Job
Output the text lines of the records below as a JSON list of strings, one string per line, with blank lines omitted. Leave the pictures out of the answer.

+++ Material provided

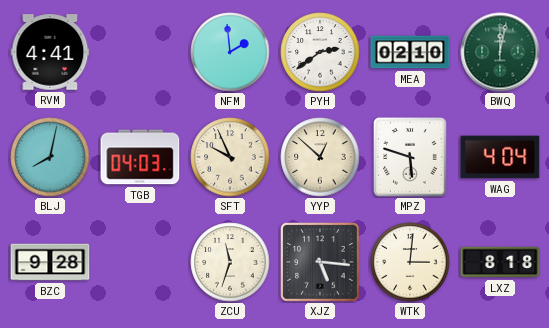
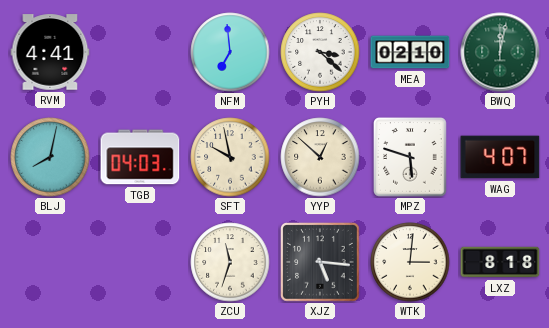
NFM: 1:59 -> 6:59
PYH: 2:39 -> 3:22
SFT: 9:56 -> 9:58
WAG: 4:04 -> 4:07
BZC: 9:28 -> none
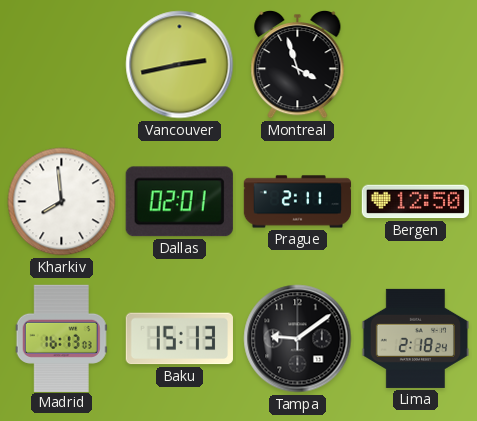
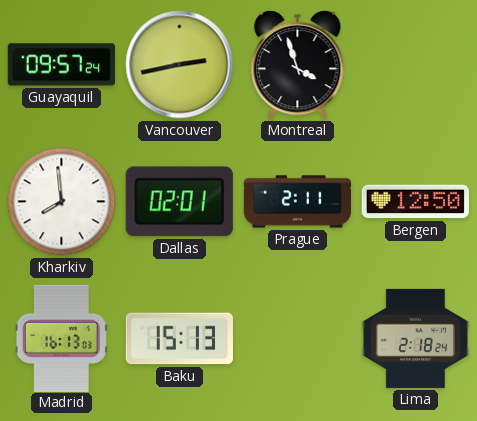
Guayaquil: none -> 09:57
Tampa: 9:09 -> none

++++++

Solution
[
  "NFM: 1:59 -> 6:59",
  "PYH: 2:39 -> 3:22",
  "SFT: 9:56 -> 9:58",
  "WAG: 4:04 -> 4:07",
  "BZC: 9:28 -> none",
  "Guayaquil: none -> 09:57",
  "Tampa: 9:09 -> none"
]